EXERCISE. Look through the entries below, please, and copy every line with the word "camera".

(Scene images with change listings)

•••••

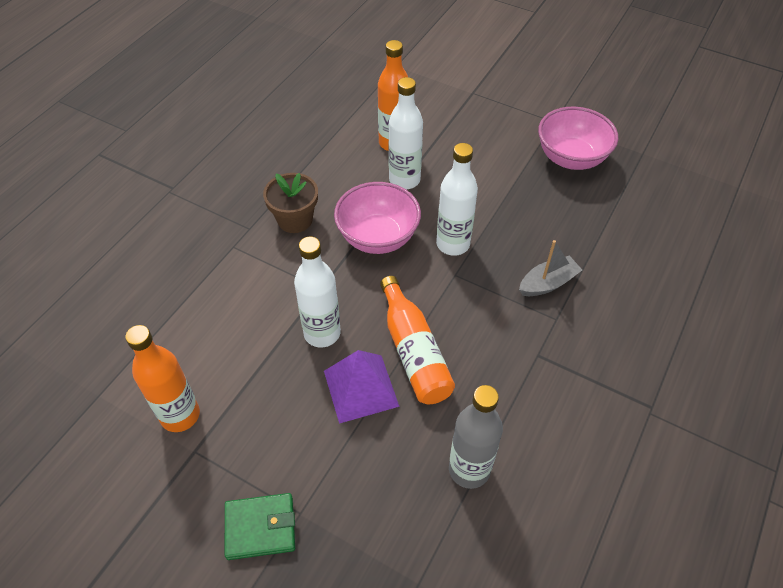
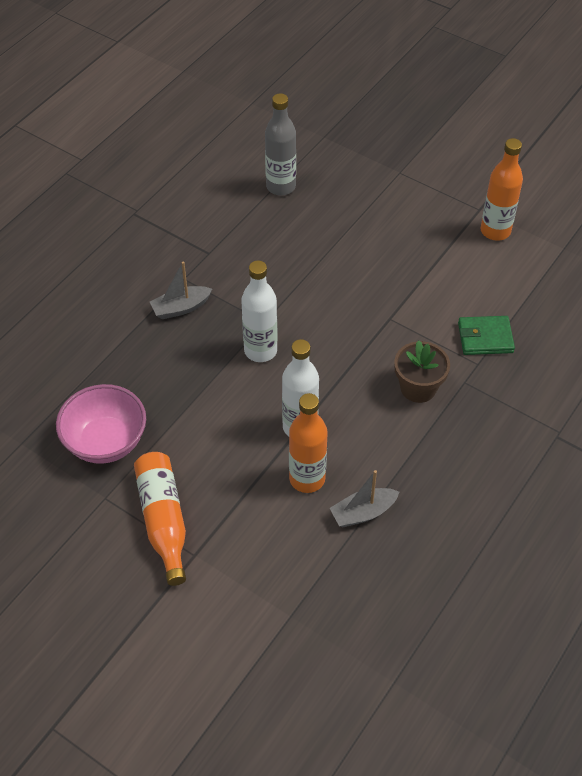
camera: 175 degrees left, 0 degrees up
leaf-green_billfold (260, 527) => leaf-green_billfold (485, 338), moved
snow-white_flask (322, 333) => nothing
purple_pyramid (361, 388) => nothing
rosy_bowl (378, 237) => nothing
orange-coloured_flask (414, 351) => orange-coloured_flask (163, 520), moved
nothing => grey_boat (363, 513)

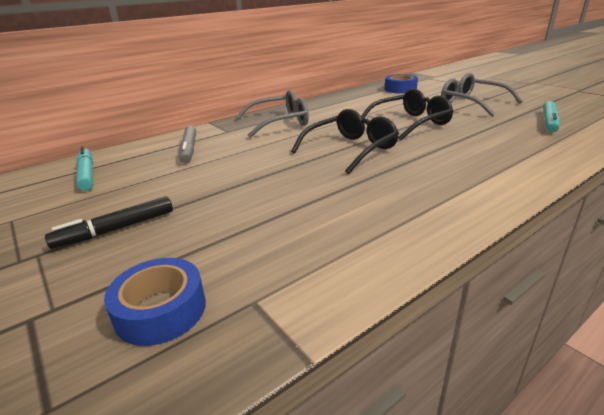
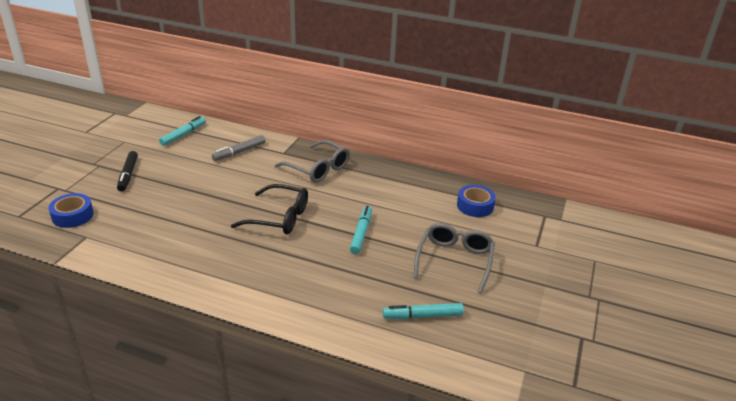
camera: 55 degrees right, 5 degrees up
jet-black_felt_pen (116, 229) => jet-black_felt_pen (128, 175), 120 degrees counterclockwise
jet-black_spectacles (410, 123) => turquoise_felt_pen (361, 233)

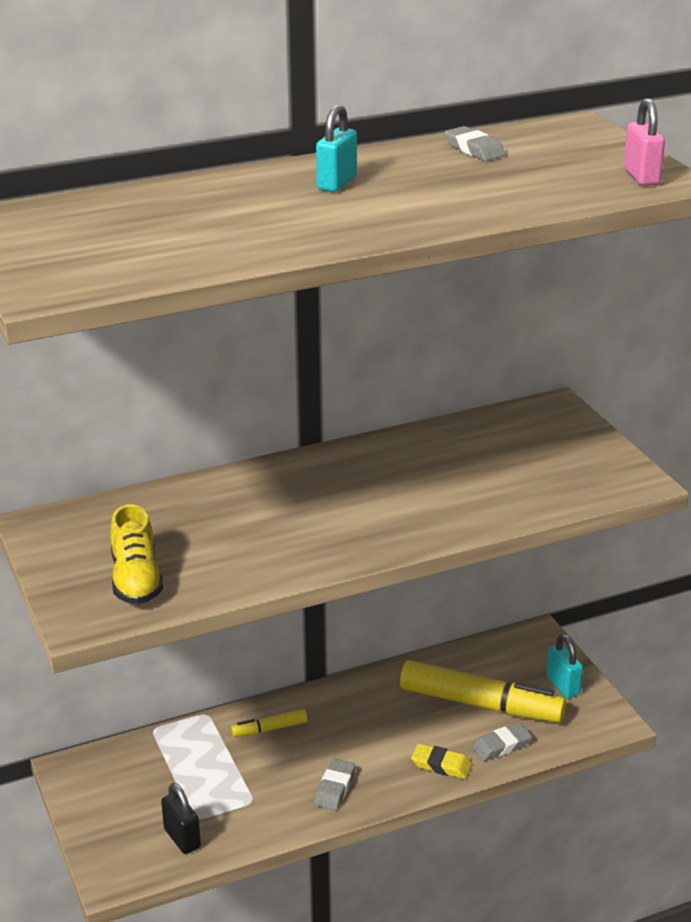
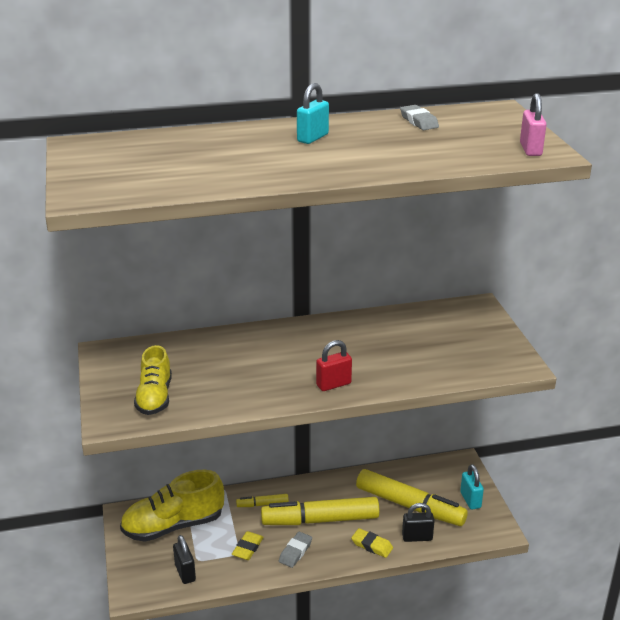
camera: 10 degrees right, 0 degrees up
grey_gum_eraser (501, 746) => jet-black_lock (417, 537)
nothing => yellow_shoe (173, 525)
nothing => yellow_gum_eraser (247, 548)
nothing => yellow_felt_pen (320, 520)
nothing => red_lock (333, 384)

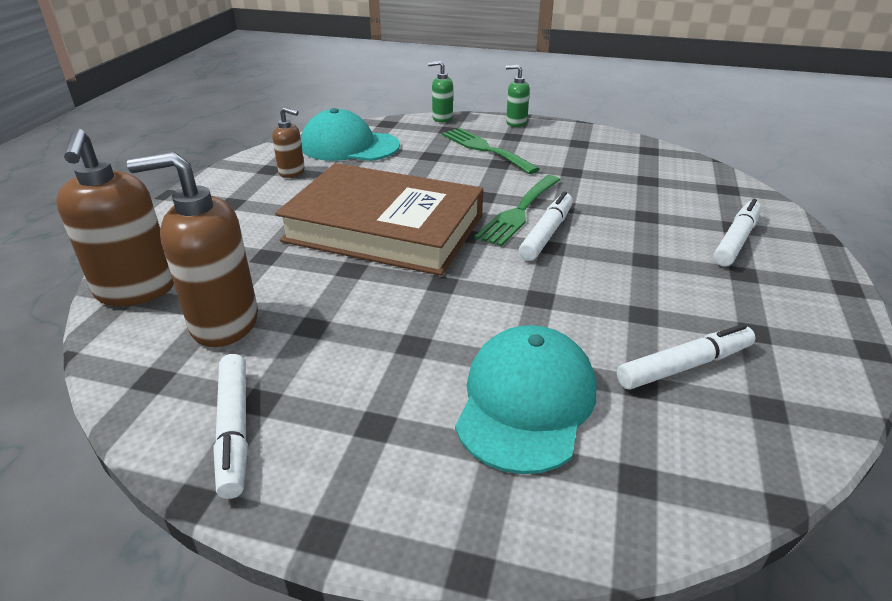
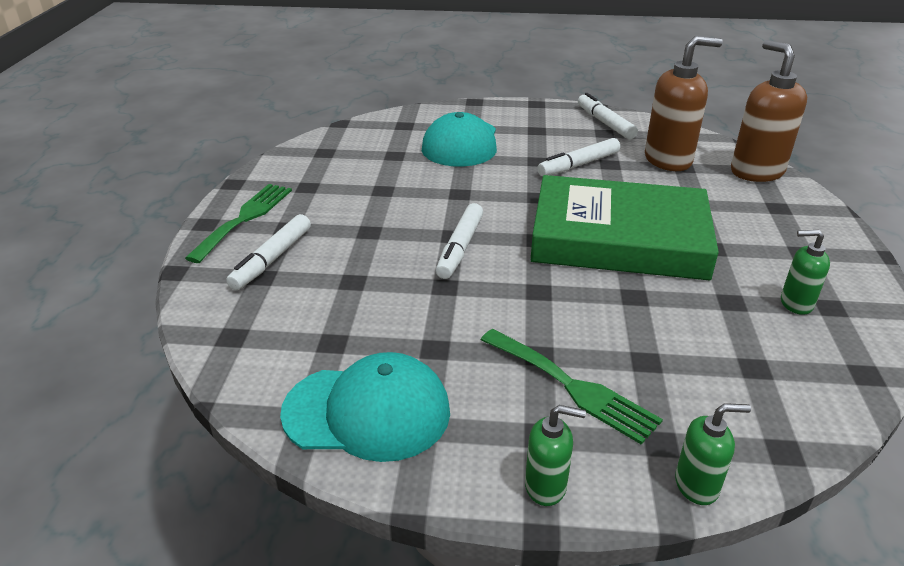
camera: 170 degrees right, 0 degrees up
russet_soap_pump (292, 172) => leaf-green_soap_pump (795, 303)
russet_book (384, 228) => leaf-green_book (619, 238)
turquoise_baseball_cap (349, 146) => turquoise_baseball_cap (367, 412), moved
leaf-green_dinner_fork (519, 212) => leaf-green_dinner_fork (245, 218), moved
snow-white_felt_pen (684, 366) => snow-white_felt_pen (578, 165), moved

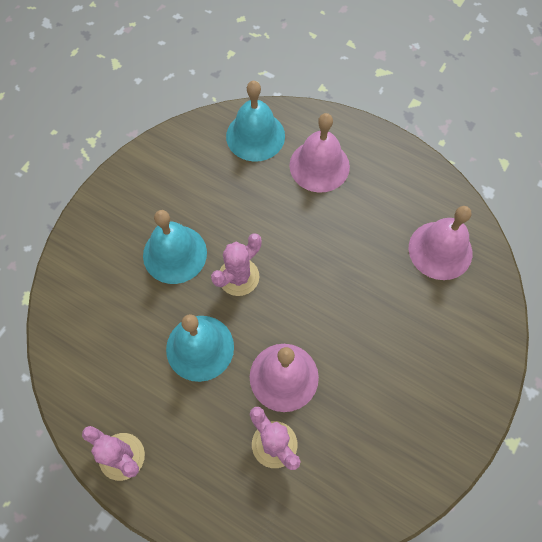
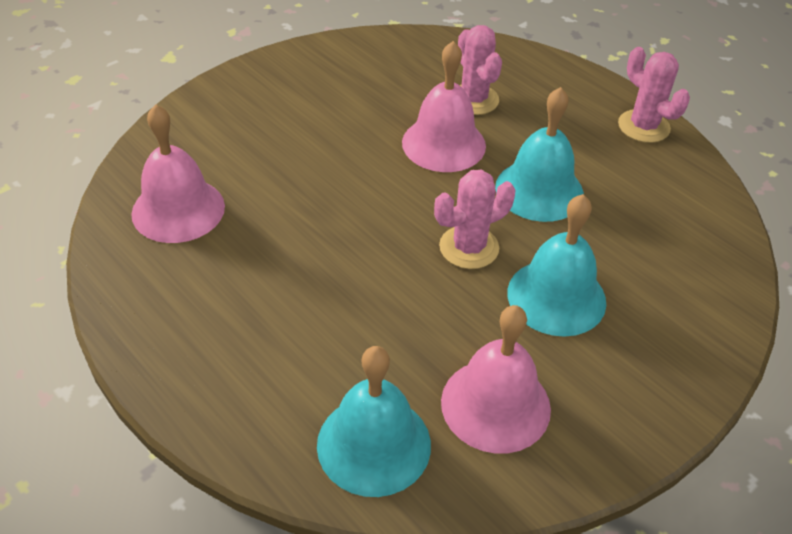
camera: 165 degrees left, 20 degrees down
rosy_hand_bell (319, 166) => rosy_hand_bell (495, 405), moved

•••••

TASK RESPONSE.
camera: 175 degrees left, 0 degrees up
camera: 55 degrees right, 5 degrees up
camera: 10 degrees right, 0 degrees up
camera: 170 degrees right, 0 degrees up
camera: 165 degrees left, 20 degrees down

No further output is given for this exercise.